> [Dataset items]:
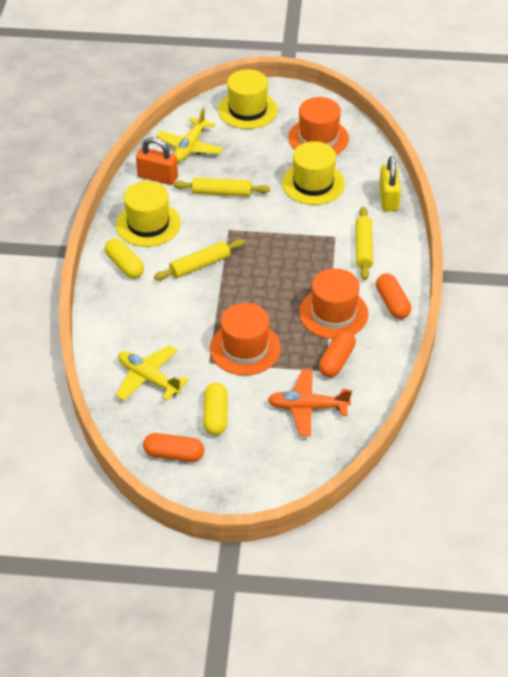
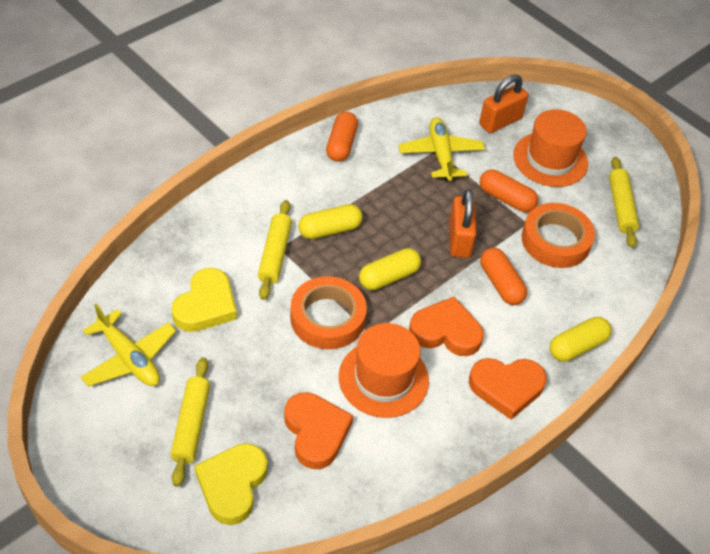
orange hat: 3 -> 2
orange heart: 0 -> 3
orange padlock: 1 -> 2
orange plane: 1 -> 0
orange tape: 0 -> 2
yellow capsule: 2 -> 3
yellow hat: 3 -> 0
yellow heart: 0 -> 2
yellow padlock: 1 -> 0

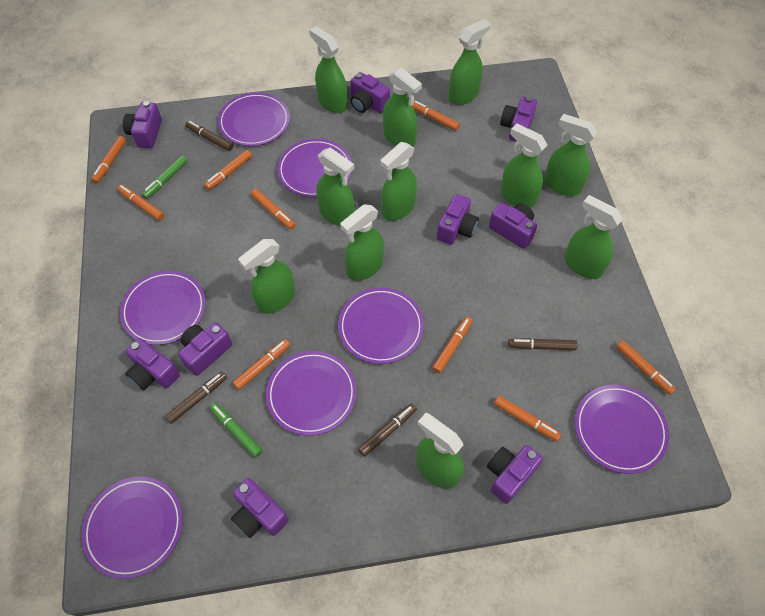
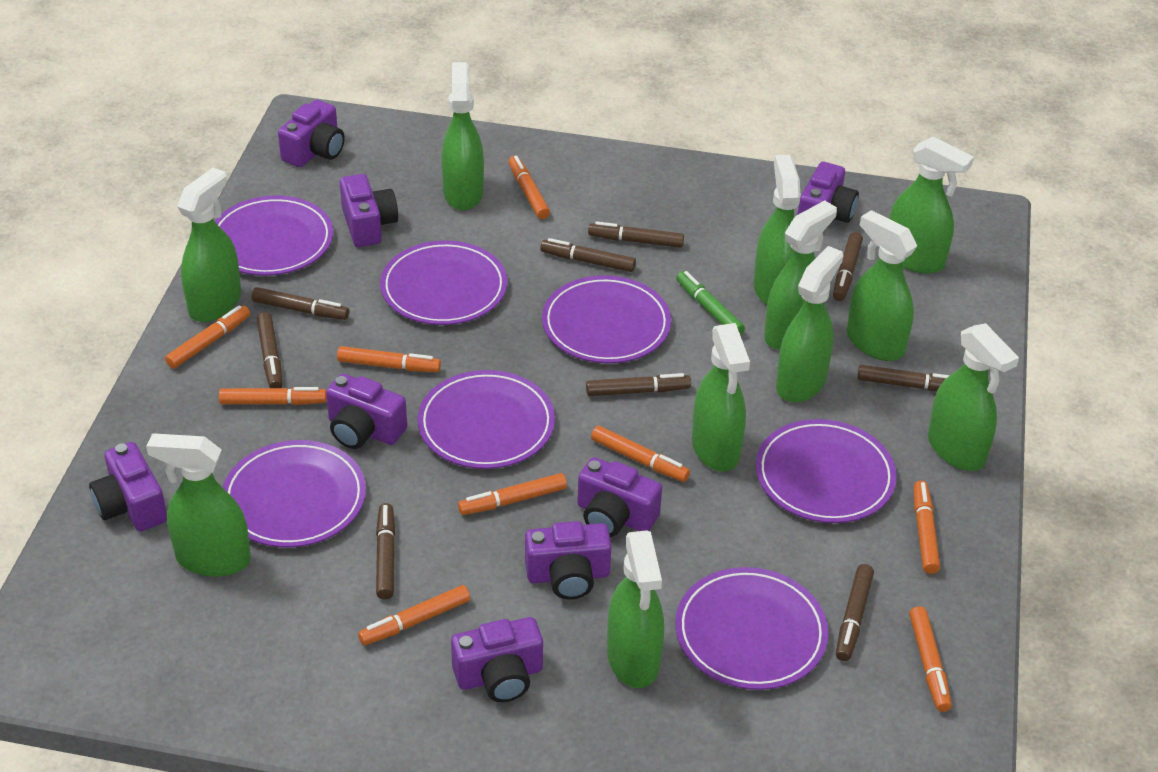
brown marker: 4 -> 9
green marker: 2 -> 1
purple camera: 9 -> 8

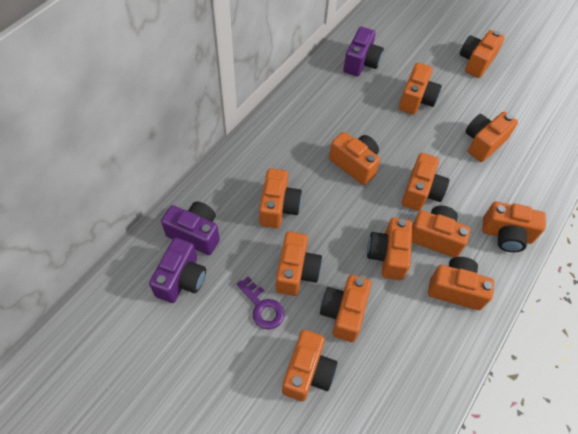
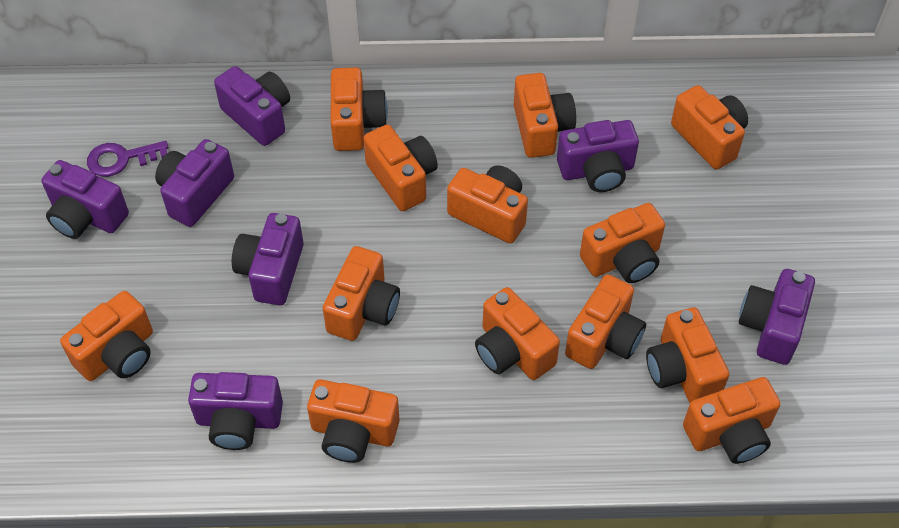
purple camera: 3 -> 7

> [What you need to do]:
Give the data again exactly as written, with no pictures included.

> [Reply]:
orange hat: 3 -> 2
orange heart: 0 -> 3
orange padlock: 1 -> 2
orange plane: 1 -> 0
orange tape: 0 -> 2
yellow capsule: 2 -> 3
yellow hat: 3 -> 0
yellow heart: 0 -> 2
yellow padlock: 1 -> 0

brown marker: 4 -> 9
green marker: 2 -> 1
purple camera: 9 -> 8

purple camera: 3 -> 7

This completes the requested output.